*** Dataset records Section Begins ***

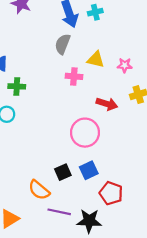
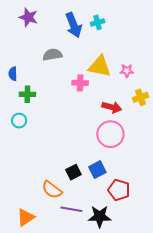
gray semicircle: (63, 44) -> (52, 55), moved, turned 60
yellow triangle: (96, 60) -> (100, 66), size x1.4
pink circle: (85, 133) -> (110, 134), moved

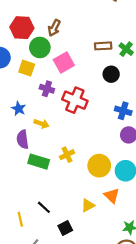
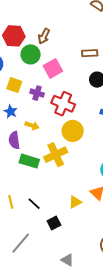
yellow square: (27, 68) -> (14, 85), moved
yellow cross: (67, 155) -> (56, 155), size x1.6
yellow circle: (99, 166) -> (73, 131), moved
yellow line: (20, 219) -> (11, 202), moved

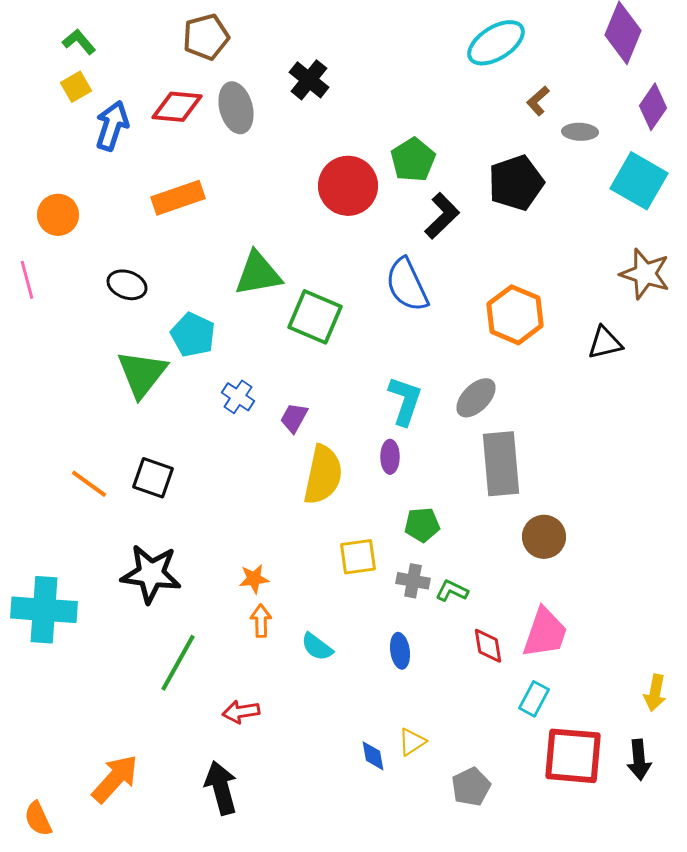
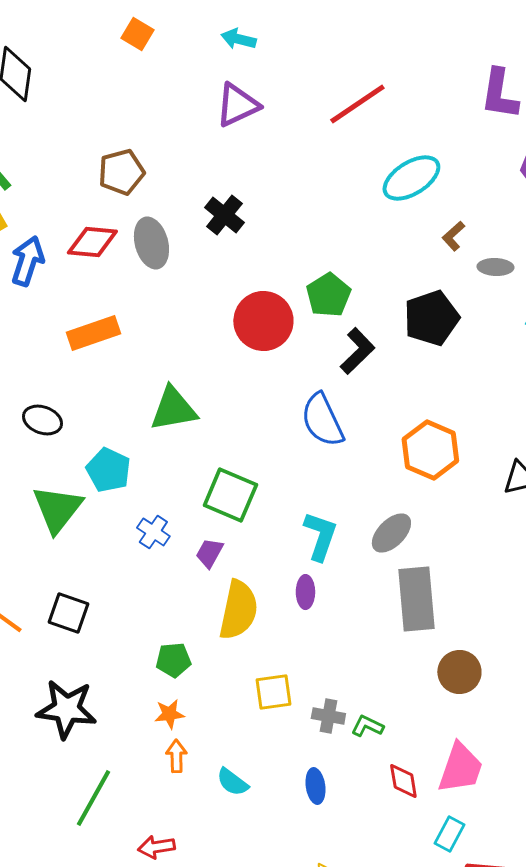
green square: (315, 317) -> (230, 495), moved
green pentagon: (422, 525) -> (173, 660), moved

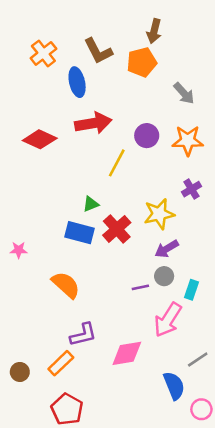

*** Dataset records Section Ends ***

> **Required action**
Copy the data word for word, no pictures.

> **Response to this task**
gray semicircle: (63, 44) -> (52, 55), moved, turned 60
yellow triangle: (96, 60) -> (100, 66), size x1.4
pink circle: (85, 133) -> (110, 134), moved

yellow square: (27, 68) -> (14, 85), moved
yellow cross: (67, 155) -> (56, 155), size x1.6
yellow circle: (99, 166) -> (73, 131), moved
yellow line: (20, 219) -> (11, 202), moved

green square: (315, 317) -> (230, 495), moved
green pentagon: (422, 525) -> (173, 660), moved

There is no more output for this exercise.